_Directions for this task_: Restate word for word the entries below, starting with the line with "camera: 85 degrees right, 5 degrees up" and continuing through the line with "camera: 90 degrees left, 5 degrees down". Include both of those lines and no others.
Top of Listed entries
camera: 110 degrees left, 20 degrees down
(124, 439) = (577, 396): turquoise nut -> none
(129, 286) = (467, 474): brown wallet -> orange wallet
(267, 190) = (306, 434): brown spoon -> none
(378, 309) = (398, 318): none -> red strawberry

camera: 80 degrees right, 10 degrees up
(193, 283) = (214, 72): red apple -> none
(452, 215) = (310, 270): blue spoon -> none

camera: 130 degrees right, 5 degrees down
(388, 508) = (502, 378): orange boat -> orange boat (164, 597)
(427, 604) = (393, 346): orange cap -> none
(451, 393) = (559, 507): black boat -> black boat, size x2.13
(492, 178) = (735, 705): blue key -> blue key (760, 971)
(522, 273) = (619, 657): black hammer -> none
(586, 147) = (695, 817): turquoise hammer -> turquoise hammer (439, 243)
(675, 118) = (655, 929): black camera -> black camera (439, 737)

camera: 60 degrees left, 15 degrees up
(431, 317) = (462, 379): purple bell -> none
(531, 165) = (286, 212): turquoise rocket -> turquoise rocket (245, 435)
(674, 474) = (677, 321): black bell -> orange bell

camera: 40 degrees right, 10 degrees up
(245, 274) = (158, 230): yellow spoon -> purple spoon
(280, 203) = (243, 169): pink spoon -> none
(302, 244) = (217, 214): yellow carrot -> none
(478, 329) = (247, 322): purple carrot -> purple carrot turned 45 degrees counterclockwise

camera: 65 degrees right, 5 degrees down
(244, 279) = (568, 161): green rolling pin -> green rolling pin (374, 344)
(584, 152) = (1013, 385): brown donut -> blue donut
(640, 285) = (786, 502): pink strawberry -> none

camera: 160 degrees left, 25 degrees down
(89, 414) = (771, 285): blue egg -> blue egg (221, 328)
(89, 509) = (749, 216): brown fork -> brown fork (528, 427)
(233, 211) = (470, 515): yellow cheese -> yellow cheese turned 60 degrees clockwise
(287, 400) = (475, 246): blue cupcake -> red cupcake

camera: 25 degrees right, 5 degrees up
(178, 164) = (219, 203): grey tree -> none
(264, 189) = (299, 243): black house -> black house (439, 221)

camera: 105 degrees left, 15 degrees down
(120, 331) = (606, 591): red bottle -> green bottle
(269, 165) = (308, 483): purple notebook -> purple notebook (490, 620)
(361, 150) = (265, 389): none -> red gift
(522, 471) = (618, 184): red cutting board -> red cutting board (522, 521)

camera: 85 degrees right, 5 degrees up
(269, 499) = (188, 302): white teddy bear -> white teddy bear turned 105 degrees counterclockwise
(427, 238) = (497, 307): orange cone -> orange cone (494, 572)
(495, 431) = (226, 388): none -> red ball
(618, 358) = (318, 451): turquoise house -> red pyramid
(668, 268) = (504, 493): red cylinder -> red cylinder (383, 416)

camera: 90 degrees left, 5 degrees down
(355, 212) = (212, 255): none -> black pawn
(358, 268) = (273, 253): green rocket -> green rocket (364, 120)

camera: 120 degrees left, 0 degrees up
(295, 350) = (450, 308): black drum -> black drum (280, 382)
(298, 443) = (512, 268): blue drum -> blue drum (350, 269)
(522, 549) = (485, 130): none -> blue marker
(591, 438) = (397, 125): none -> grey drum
Bottom of Listed entries
_Answer box_:
camera: 85 degrees right, 5 degrees up
(269, 499) = (188, 302): white teddy bear -> white teddy bear turned 105 degrees counterclockwise
(427, 238) = (497, 307): orange cone -> orange cone (494, 572)
(495, 431) = (226, 388): none -> red ball
(618, 358) = (318, 451): turquoise house -> red pyramid
(668, 268) = (504, 493): red cylinder -> red cylinder (383, 416)

camera: 90 degrees left, 5 degrees down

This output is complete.